*** Stored data Section Begins ***

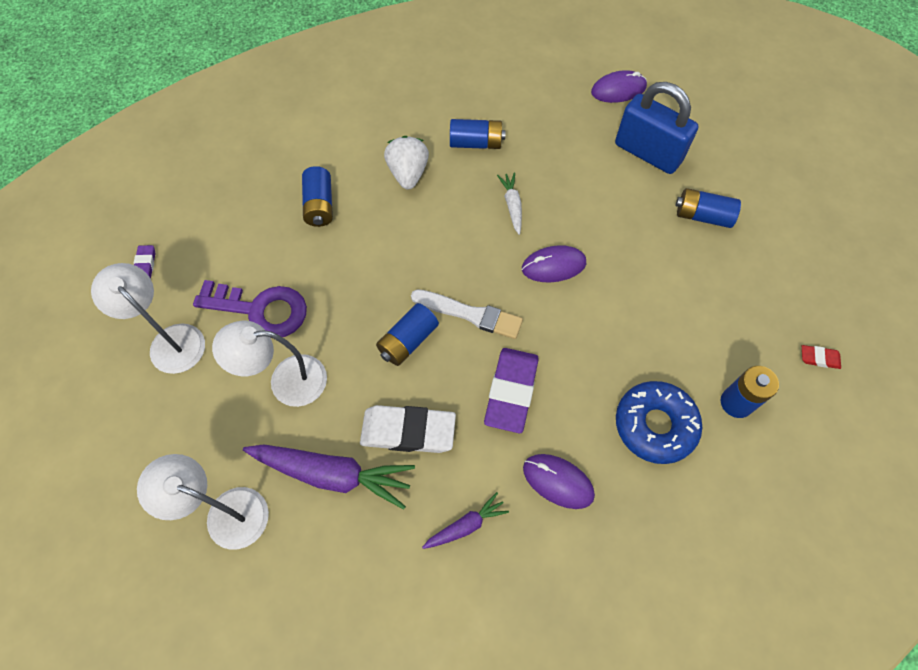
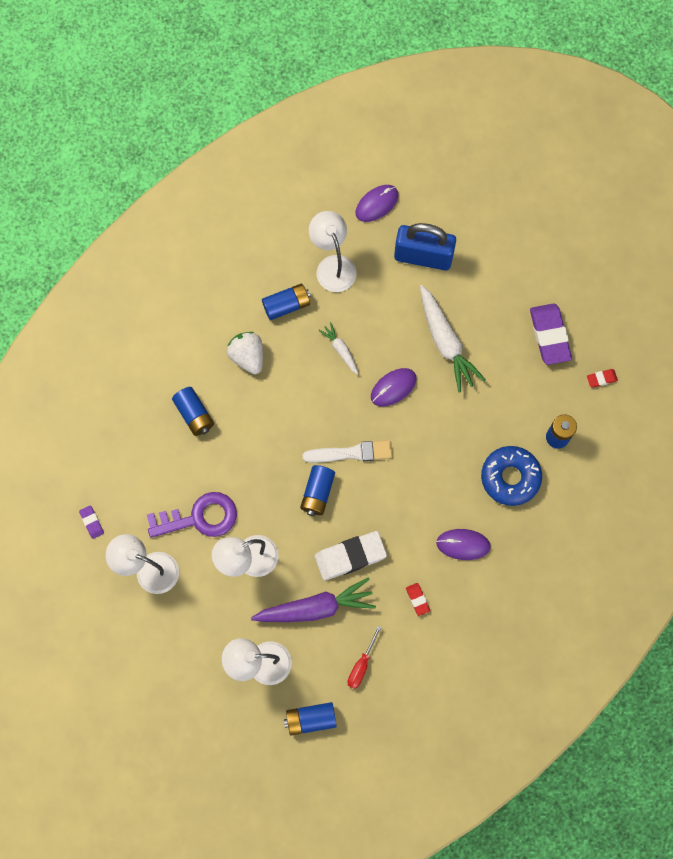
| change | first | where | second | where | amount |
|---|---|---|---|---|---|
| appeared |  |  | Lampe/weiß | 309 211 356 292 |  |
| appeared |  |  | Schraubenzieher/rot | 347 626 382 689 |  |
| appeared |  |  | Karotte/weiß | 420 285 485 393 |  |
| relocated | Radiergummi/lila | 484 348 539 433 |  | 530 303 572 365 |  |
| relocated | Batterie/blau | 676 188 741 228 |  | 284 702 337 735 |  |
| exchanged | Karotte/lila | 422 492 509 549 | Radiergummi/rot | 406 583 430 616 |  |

*** Stored data Section Ends ***

Task description >> Check the entries above for the word "relocated" and copy every line where it turns up.

Solution to the exercise >>
| relocated | Radiergummi/lila | 484 348 539 433 |  | 530 303 572 365 |  |
| relocated | Batterie/blau | 676 188 741 228 |  | 284 702 337 735 |  |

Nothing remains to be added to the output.